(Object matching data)
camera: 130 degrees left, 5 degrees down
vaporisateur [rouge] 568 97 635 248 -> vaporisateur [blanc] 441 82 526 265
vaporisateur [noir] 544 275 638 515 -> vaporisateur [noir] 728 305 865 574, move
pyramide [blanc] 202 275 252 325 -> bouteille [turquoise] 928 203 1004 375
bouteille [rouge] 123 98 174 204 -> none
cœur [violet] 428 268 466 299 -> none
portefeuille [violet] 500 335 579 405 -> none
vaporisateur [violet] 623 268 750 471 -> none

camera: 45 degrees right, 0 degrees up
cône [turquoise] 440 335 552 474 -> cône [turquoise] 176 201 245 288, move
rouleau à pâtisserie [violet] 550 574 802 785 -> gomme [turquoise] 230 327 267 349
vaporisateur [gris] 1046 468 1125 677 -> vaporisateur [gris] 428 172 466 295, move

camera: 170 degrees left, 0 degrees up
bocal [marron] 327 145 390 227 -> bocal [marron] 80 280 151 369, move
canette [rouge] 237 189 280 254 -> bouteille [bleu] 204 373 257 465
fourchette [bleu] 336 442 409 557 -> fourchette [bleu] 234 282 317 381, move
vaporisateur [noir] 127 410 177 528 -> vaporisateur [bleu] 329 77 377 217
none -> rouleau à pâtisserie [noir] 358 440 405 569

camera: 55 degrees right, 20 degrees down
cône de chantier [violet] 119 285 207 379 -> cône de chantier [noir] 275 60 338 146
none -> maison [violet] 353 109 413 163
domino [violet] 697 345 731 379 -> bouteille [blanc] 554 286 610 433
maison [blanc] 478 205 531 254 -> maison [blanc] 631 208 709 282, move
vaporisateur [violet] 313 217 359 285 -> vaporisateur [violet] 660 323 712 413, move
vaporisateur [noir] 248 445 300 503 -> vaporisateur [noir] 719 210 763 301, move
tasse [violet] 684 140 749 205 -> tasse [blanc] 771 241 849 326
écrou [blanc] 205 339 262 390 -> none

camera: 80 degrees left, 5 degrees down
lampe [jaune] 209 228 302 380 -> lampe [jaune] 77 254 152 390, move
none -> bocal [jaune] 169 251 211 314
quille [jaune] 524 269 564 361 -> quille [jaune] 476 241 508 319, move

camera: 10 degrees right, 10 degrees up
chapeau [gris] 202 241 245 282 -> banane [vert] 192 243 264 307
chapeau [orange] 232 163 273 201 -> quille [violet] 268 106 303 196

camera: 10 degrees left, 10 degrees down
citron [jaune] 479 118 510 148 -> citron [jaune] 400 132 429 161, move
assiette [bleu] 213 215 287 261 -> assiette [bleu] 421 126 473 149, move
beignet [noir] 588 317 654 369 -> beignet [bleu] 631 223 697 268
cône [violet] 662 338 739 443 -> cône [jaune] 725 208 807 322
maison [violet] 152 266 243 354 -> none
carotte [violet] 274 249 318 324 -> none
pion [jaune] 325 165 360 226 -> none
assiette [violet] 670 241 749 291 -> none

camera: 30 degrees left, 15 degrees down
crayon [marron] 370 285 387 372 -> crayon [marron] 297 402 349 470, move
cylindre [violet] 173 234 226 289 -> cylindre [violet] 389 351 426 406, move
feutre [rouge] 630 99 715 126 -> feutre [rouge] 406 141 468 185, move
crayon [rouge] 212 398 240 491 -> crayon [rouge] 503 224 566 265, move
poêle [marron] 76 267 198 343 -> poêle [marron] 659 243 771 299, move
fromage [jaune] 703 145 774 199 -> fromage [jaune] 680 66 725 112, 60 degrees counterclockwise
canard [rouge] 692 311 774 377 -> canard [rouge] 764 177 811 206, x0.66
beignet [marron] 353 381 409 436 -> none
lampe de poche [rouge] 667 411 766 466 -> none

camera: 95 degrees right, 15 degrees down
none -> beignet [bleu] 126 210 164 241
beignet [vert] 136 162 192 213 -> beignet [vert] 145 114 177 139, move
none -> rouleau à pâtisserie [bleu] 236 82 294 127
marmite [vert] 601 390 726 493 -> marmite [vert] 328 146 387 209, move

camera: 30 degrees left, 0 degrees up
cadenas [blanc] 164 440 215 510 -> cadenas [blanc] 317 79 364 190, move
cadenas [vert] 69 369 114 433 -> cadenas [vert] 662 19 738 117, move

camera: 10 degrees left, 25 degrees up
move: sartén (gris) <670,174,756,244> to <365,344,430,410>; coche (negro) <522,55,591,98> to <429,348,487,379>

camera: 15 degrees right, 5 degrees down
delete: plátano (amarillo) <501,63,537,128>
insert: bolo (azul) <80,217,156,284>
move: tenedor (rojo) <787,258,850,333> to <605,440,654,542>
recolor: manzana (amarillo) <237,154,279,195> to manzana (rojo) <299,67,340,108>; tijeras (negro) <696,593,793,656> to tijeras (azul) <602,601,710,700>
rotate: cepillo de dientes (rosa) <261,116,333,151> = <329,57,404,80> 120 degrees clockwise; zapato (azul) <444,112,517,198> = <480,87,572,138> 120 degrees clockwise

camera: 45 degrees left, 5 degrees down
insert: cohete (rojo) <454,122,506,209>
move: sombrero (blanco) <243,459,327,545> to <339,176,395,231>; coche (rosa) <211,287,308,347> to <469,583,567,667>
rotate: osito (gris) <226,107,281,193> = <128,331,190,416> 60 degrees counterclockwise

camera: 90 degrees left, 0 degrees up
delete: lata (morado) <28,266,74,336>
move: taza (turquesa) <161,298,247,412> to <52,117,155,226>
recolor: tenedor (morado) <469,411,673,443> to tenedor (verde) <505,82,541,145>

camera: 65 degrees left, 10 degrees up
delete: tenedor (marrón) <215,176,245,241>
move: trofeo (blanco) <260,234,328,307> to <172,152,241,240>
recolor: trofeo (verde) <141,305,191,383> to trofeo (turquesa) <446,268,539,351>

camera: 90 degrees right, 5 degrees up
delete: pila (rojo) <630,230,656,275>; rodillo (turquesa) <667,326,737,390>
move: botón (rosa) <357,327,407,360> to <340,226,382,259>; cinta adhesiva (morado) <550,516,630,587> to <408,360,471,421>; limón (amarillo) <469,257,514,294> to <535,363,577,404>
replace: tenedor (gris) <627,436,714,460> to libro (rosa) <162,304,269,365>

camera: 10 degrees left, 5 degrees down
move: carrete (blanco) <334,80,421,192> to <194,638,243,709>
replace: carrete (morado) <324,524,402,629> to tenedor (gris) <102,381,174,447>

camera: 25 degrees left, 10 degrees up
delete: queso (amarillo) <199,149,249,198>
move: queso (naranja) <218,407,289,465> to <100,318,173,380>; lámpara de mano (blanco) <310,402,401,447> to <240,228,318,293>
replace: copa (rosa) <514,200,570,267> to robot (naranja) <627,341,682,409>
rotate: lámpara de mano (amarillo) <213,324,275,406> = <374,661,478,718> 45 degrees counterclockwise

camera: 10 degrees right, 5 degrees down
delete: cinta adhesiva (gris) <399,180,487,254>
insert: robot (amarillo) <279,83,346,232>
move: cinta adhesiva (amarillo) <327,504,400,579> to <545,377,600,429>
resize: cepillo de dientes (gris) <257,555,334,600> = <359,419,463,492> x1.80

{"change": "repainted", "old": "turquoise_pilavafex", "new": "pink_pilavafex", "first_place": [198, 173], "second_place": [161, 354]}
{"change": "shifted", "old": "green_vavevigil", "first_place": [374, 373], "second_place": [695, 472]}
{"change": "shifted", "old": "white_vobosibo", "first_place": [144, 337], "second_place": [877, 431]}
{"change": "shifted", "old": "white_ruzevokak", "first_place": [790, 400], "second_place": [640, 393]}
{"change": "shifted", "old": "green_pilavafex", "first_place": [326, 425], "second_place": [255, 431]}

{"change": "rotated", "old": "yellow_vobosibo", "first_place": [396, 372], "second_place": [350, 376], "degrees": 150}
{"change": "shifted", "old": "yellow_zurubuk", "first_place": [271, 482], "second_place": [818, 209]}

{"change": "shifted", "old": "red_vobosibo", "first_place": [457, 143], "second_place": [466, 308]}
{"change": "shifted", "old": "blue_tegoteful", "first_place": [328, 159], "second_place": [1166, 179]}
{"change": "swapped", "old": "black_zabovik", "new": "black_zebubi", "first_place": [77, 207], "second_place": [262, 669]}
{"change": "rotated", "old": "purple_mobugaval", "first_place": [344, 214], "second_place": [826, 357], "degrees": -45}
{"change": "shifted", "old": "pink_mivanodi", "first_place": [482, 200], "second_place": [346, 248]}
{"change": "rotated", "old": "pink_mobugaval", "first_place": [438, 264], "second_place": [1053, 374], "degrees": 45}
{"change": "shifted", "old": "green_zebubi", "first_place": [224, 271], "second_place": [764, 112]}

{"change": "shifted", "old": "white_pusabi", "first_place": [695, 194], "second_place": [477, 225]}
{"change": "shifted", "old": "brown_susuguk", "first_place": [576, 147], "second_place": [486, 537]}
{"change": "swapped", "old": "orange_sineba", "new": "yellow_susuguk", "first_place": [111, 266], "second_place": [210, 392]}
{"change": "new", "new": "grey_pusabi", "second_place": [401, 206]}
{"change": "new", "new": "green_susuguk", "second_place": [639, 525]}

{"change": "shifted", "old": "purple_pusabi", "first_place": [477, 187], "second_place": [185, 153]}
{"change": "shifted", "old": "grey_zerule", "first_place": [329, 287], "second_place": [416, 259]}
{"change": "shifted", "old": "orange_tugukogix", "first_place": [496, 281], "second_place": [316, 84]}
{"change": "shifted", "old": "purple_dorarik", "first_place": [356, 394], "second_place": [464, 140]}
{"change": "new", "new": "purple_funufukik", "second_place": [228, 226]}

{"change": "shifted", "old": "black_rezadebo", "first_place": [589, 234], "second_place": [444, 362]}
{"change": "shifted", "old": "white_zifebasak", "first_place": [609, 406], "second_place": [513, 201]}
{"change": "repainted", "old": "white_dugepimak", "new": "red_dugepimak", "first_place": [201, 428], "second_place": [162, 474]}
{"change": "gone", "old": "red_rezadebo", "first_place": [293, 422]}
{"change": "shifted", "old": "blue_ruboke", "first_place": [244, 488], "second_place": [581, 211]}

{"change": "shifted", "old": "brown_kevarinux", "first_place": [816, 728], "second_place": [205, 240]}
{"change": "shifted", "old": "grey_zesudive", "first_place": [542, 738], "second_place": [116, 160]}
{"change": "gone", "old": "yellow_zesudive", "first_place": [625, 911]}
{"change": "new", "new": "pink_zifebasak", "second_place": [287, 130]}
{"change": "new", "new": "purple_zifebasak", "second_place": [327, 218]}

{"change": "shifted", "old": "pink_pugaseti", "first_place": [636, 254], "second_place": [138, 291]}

What you will do: From the records above, copy out the line with "bouteille [rouge] 123 98 174 204 -> none", the line with "portefeuille [violet] 500 335 579 405 -> none", and every line between them, word for word.

Written reply:
bouteille [rouge] 123 98 174 204 -> none
cœur [violet] 428 268 466 299 -> none
portefeuille [violet] 500 335 579 405 -> none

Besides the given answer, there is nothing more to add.